• _Data for this exercise_:

····················

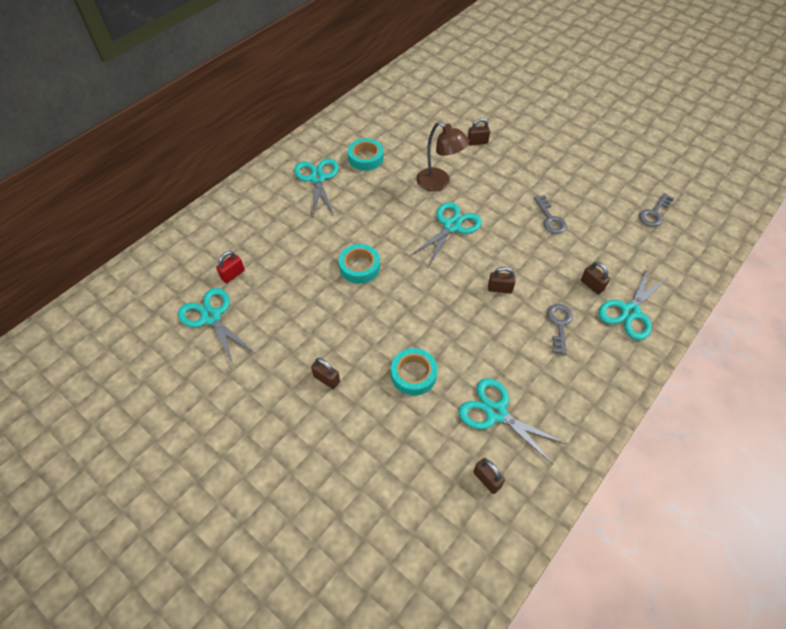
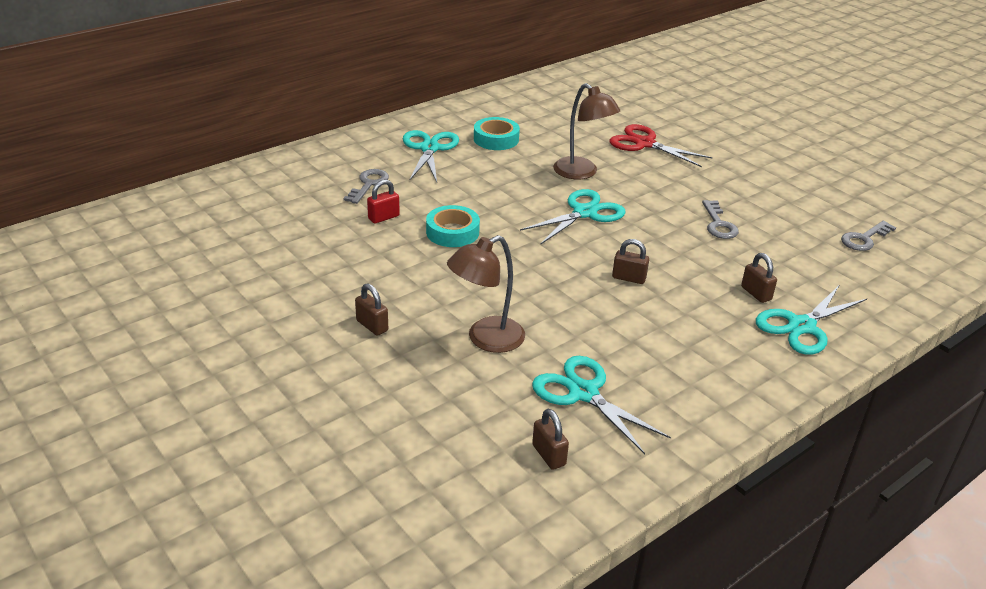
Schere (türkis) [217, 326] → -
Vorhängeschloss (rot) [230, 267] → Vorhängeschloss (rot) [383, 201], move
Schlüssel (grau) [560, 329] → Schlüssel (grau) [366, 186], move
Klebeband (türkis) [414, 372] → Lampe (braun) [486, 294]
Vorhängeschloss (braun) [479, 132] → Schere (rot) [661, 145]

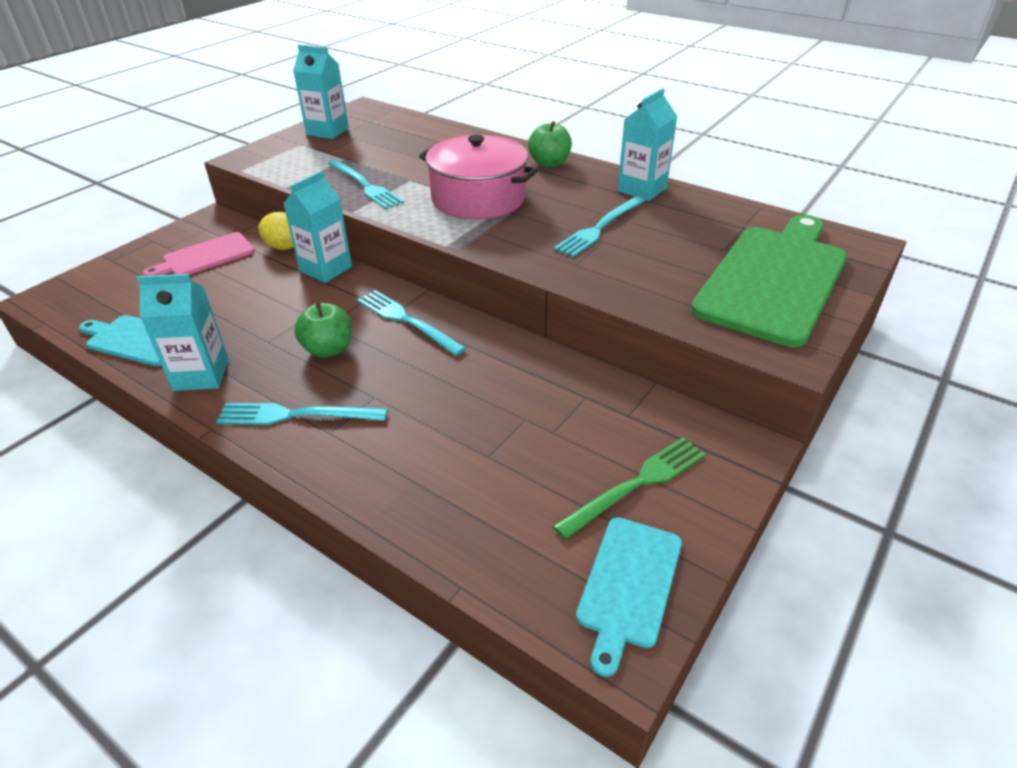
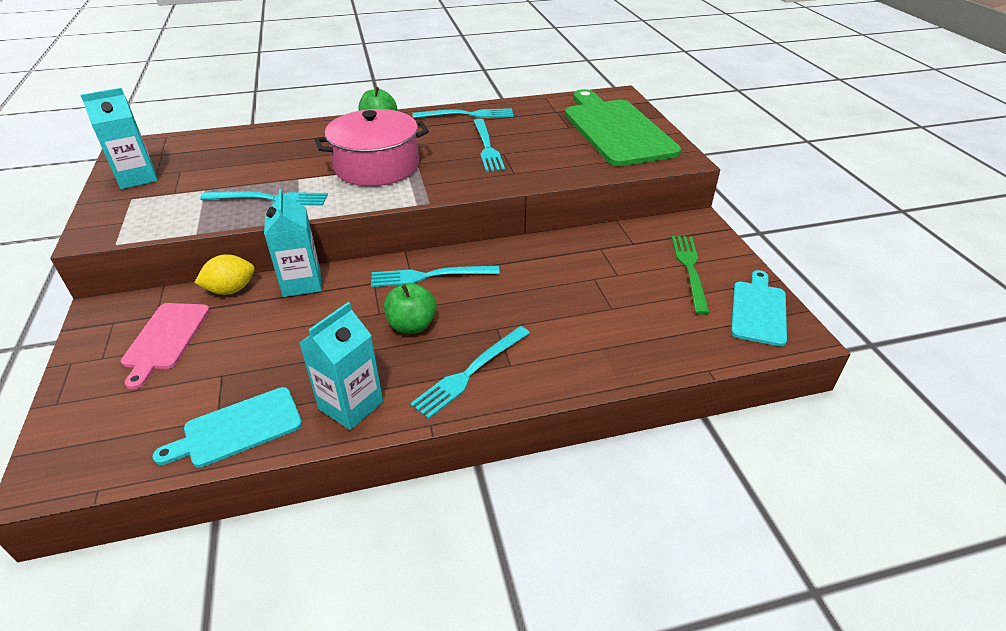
Getränkekarton (türkis) [647, 144] → Gabel (türkis) [463, 113]
Schneidebrett (türkis) [629, 597] → Schneidebrett (türkis) [759, 308], 135 degrees counterclockwise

····················

• _Prompt_: In copying the listing, reproduce each line exactly and omit the pictures.

• _Task result_:
Schere (türkis) [217, 326] → -
Vorhängeschloss (rot) [230, 267] → Vorhängeschloss (rot) [383, 201], move
Schlüssel (grau) [560, 329] → Schlüssel (grau) [366, 186], move
Klebeband (türkis) [414, 372] → Lampe (braun) [486, 294]
Vorhängeschloss (braun) [479, 132] → Schere (rot) [661, 145]

Getränkekarton (türkis) [647, 144] → Gabel (türkis) [463, 113]
Schneidebrett (türkis) [629, 597] → Schneidebrett (türkis) [759, 308], 135 degrees counterclockwise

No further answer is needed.